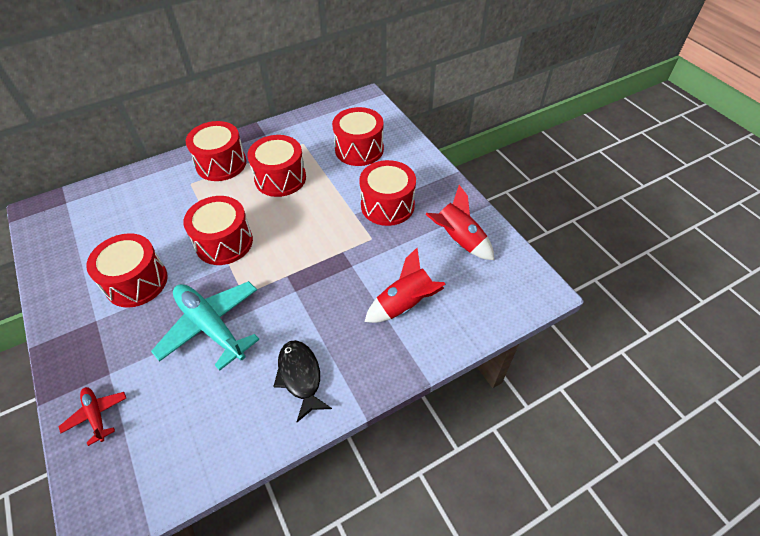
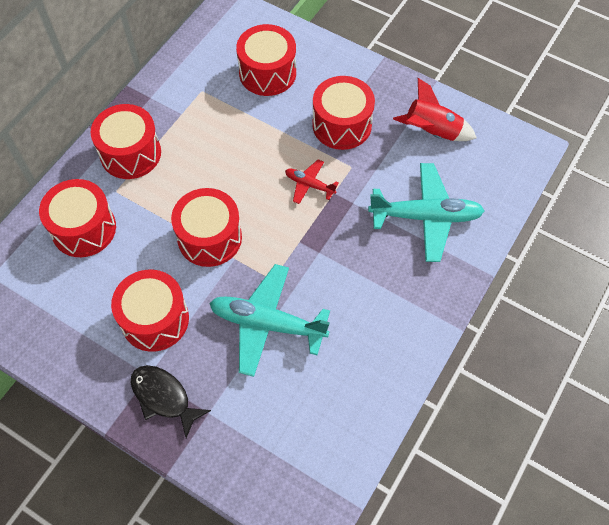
camera: 30 degrees left, 10 degrees up
(96, 415) = (230, 451): red plane -> red plane (309, 185)
(280, 178) = (210, 142): red drum -> red drum (84, 229)
(300, 377) = (383, 325): black fish -> black fish (164, 397)
(404, 304) = (426, 217): red rocket -> turquoise plane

Brief —
Restate word for word the lines from the line containing "(280, 178) = (210, 142): red" through the last line of the listing, inclusive, and nothing beyond them.

Solution to the problem —
(280, 178) = (210, 142): red drum -> red drum (84, 229)
(300, 377) = (383, 325): black fish -> black fish (164, 397)
(404, 304) = (426, 217): red rocket -> turquoise plane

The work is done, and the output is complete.